→ **What you will do**
In the entries below, find each line with the word "turned" and return it.

→ **Data provided**
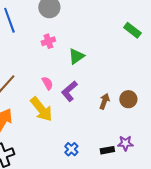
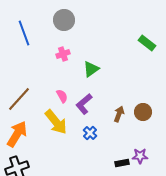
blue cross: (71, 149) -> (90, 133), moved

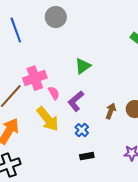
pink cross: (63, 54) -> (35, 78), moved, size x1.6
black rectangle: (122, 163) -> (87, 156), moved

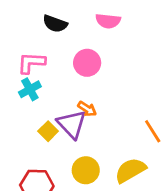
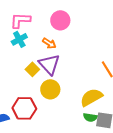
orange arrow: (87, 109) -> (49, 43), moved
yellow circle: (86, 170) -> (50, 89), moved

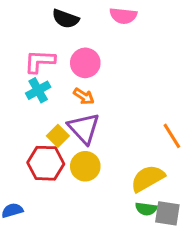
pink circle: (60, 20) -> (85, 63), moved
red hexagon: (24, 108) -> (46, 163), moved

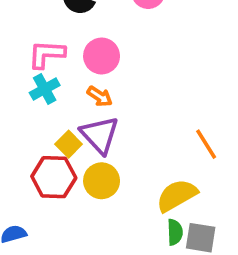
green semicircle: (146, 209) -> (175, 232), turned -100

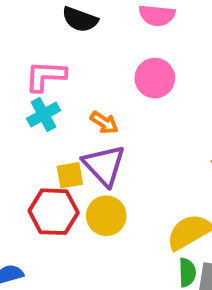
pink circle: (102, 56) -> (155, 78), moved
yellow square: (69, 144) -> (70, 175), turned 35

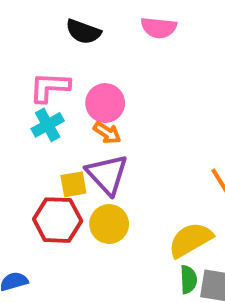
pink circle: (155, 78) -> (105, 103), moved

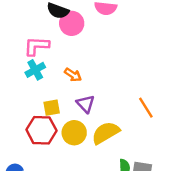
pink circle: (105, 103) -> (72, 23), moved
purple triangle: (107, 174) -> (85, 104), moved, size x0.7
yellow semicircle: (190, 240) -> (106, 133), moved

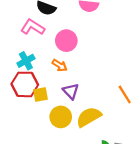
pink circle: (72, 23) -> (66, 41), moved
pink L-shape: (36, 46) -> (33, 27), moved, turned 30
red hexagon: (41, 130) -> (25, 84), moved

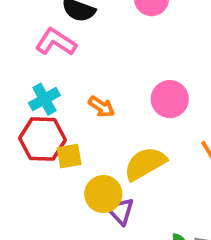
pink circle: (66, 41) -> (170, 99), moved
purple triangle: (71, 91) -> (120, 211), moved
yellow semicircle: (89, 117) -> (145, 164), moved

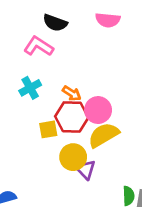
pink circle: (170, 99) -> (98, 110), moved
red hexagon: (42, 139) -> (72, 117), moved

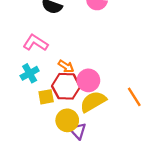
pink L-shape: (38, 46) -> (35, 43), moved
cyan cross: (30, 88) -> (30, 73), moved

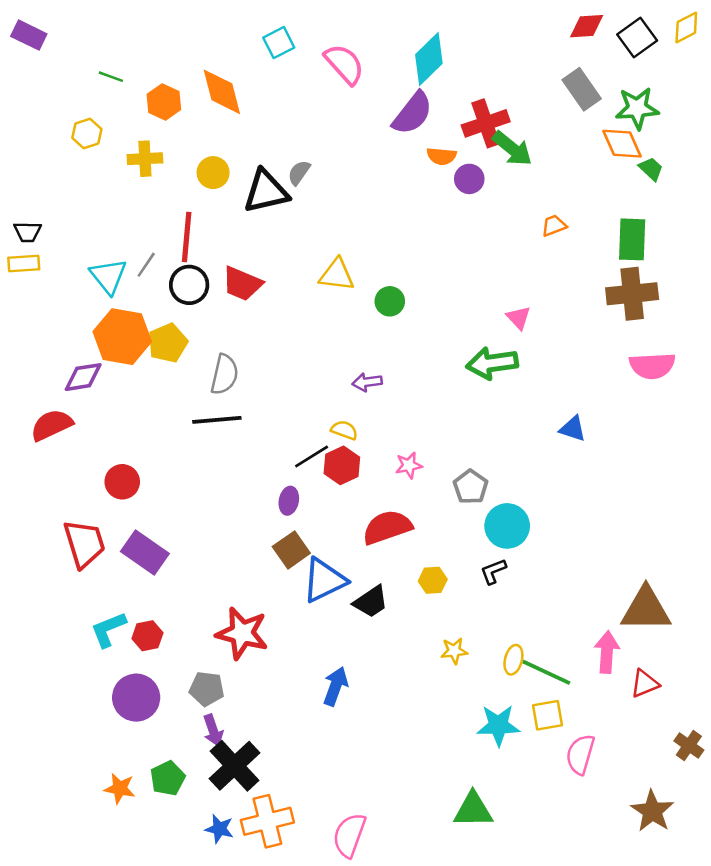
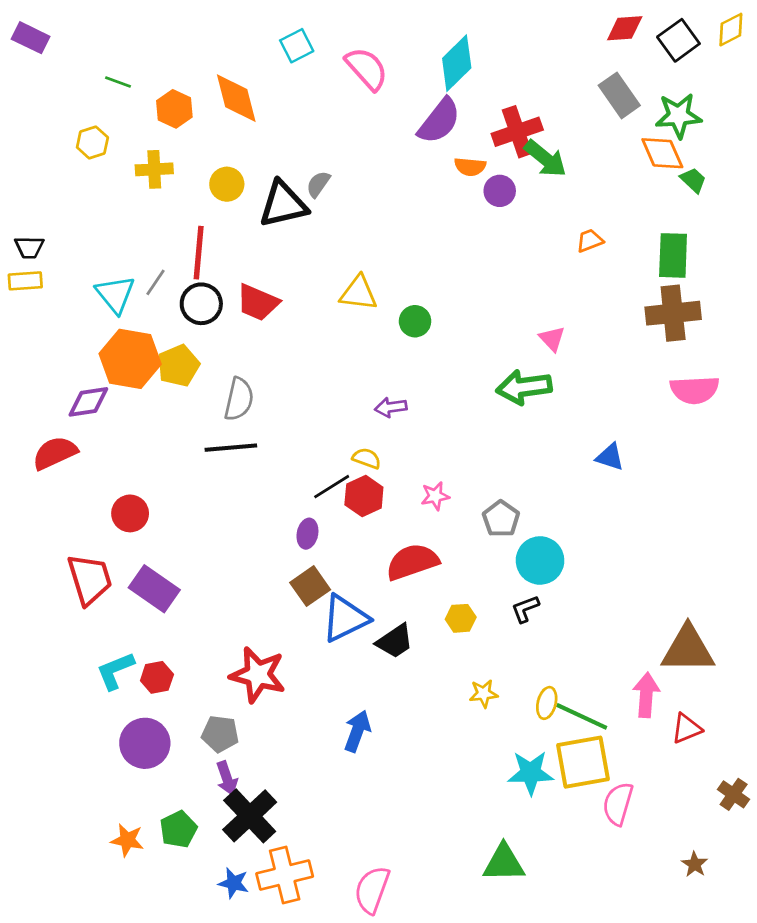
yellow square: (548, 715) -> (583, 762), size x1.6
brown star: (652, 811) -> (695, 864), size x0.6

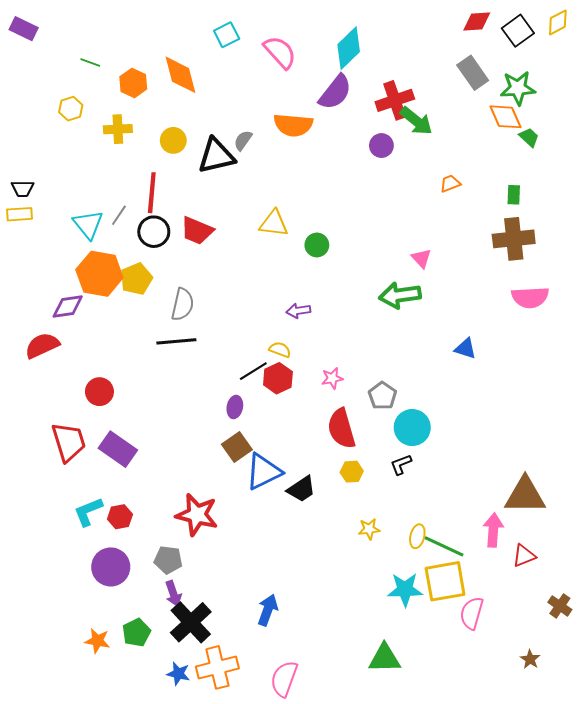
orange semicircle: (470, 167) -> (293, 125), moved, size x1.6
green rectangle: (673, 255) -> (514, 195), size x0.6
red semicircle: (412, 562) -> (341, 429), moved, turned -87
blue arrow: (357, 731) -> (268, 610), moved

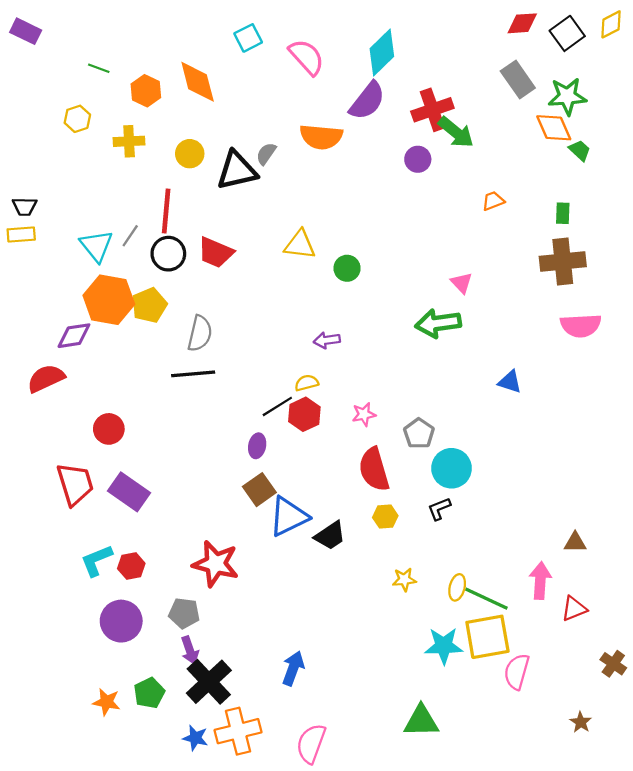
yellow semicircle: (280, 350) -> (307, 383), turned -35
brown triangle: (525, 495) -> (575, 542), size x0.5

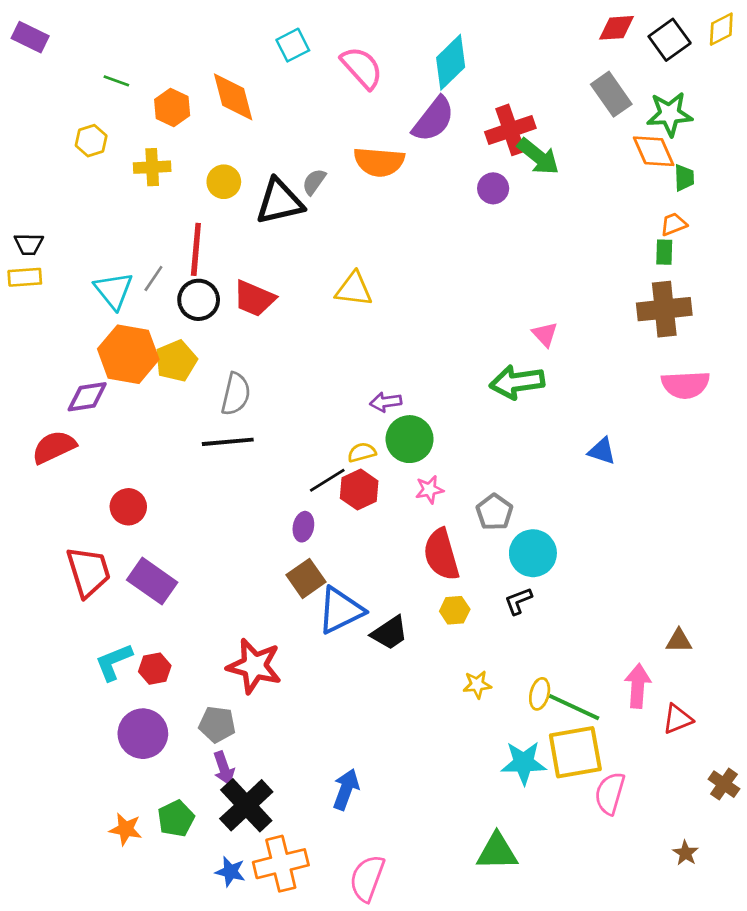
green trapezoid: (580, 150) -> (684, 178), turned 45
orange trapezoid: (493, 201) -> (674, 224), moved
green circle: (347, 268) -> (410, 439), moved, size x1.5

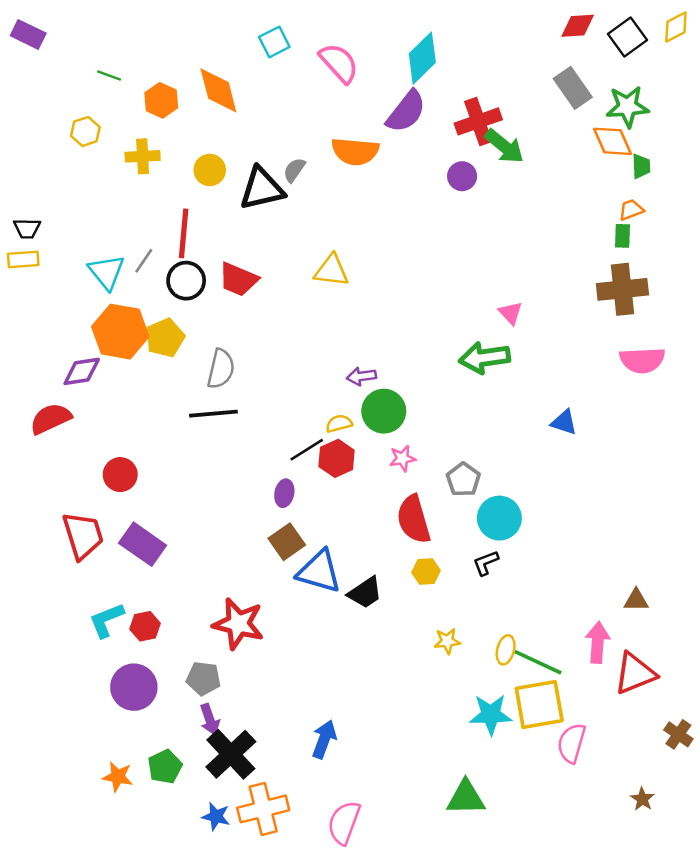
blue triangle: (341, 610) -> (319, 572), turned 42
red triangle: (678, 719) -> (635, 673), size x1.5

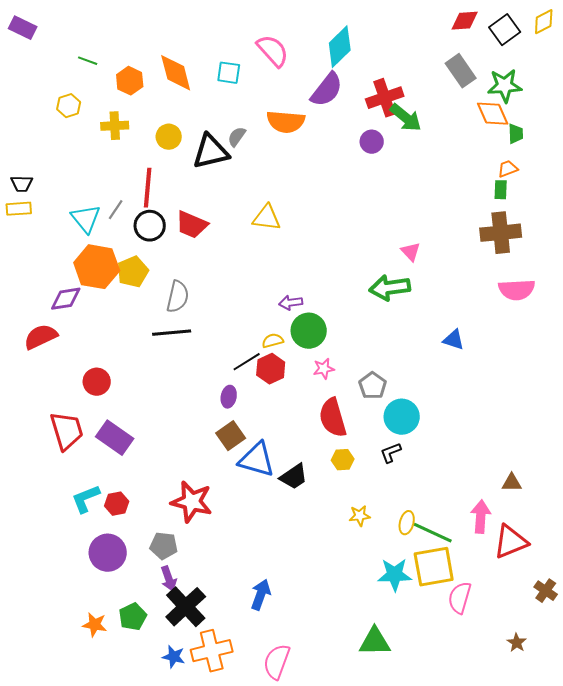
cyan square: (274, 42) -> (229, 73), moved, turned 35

→ **Task solution**
green semicircle: (146, 209) -> (175, 232), turned -100
yellow square: (69, 144) -> (70, 175), turned 35
pink L-shape: (36, 46) -> (33, 27), moved, turned 30
red semicircle: (412, 562) -> (341, 429), moved, turned -87
yellow semicircle: (280, 350) -> (307, 383), turned -35
green trapezoid: (580, 150) -> (684, 178), turned 45
blue triangle: (341, 610) -> (319, 572), turned 42
cyan square: (274, 42) -> (229, 73), moved, turned 35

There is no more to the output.